Instruction =
Transcribe the records exactly. Pictures do not belong in the transcription.

Data to process =
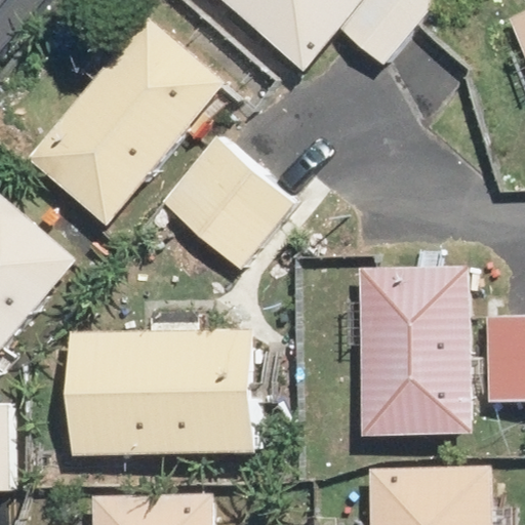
[(0,0),(0,75),(64,0),(0,0)]
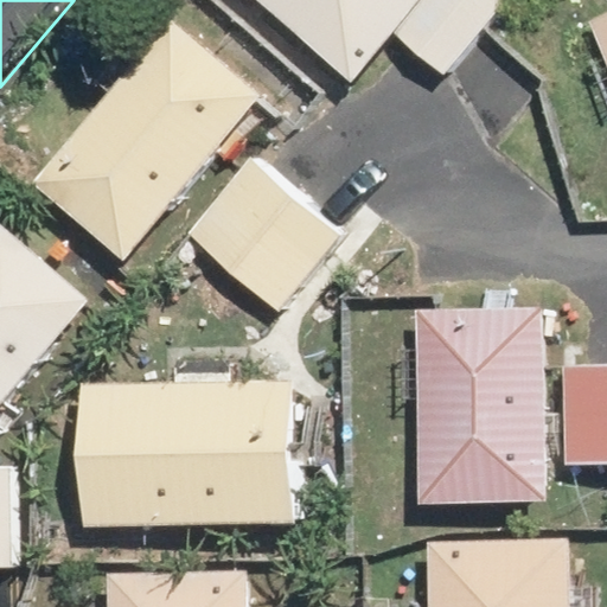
[(289,0),(363,62),(415,0),(289,0)]
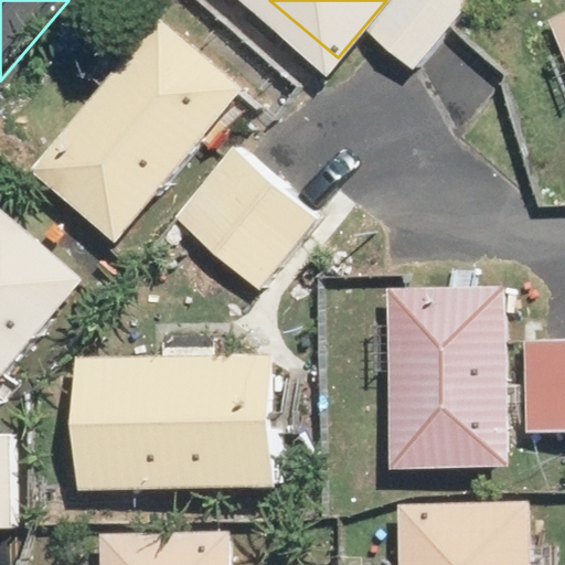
[(413,70),(469,0),(395,0),(369,33),(413,70)]
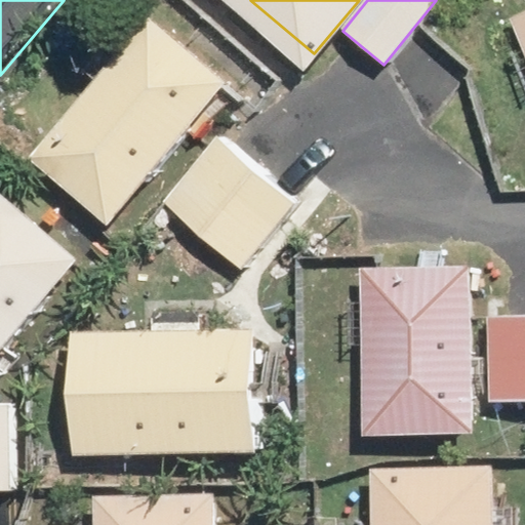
[(524,56),(524,8),(508,15),(524,56)]
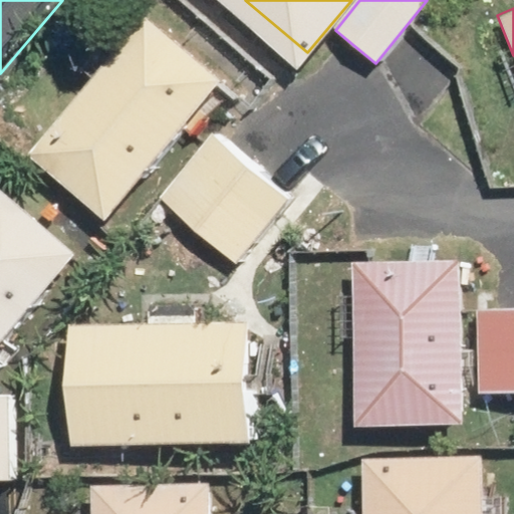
[(53,152),(132,217),(251,75),(172,10),(53,152)]
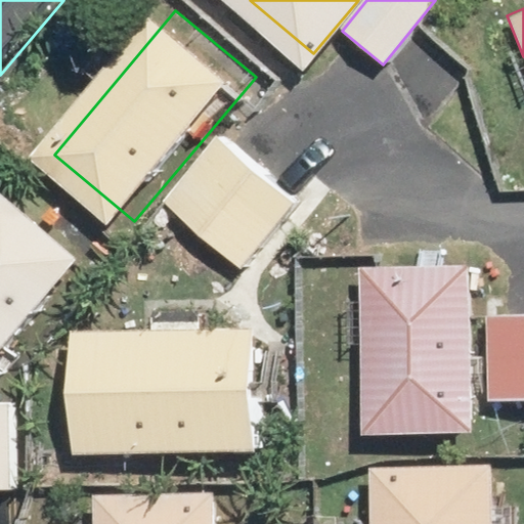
[(260,261),(314,202),(238,134),(185,194),(260,261)]
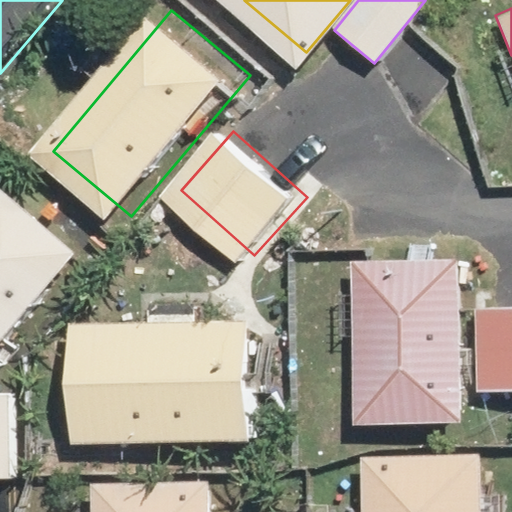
[(0,213),(0,371),(104,250),(26,184),(0,213)]
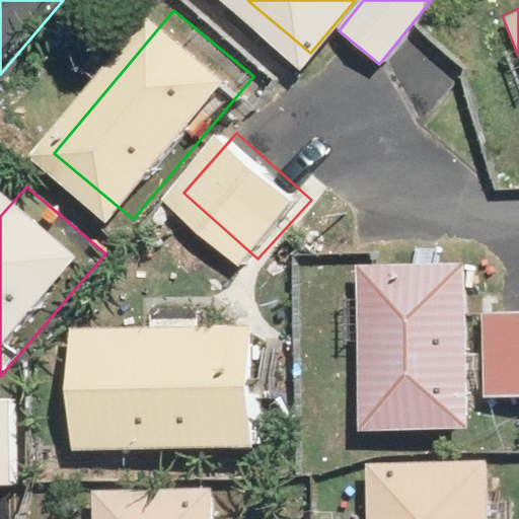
[(378,429),(471,427),(466,258),(374,261),(378,429)]
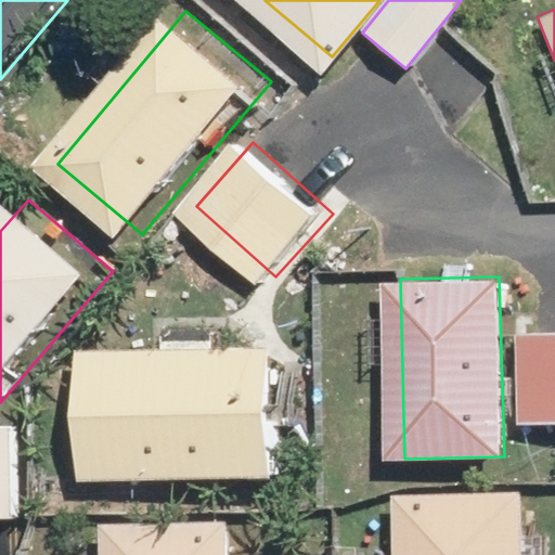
[(517,424),(554,423),(554,332),(515,333),(517,424)]
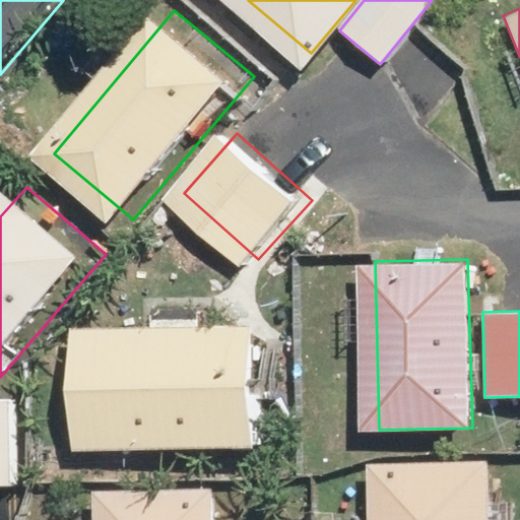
[(95,448),(284,444),(282,323),(93,326),(95,448)]
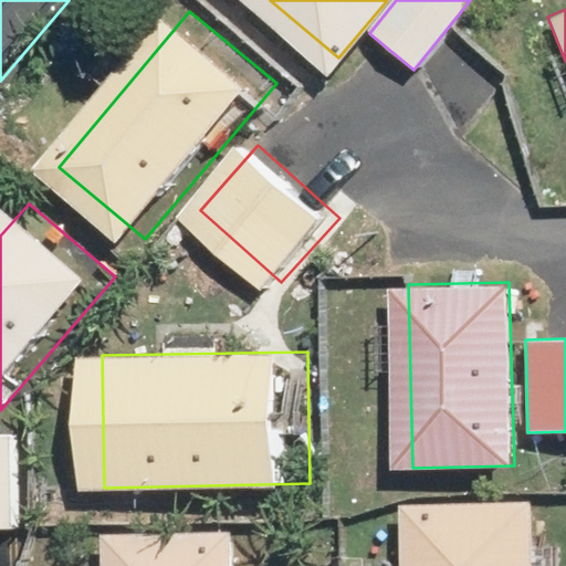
[(0,526),(37,526),(34,431),(0,431),(0,526)]
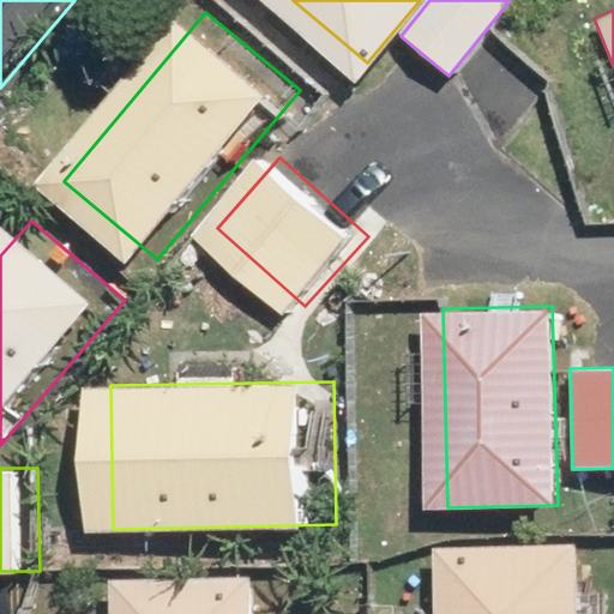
[(457,613),(577,613),(576,542),(456,545),(457,613)]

Solution below =
[(0,0),(0,75),(64,0),(0,0)]
[(289,0),(363,62),(415,0),(289,0)]
[(413,70),(469,0),(395,0),(369,33),(413,70)]
[(524,56),(524,8),(508,15),(524,56)]
[(53,152),(132,217),(251,75),(172,10),(53,152)]
[(260,261),(314,202),(238,134),(185,194),(260,261)]
[(0,213),(0,371),(104,250),(26,184),(0,213)]
[(378,429),(471,427),(466,258),(374,261),(378,429)]
[(517,424),(554,423),(554,332),(515,333),(517,424)]
[(95,448),(284,444),(282,323),(93,326),(95,448)]
[(0,526),(37,526),(34,431),(0,431),(0,526)]
[(457,613),(577,613),(576,542),(456,545),(457,613)]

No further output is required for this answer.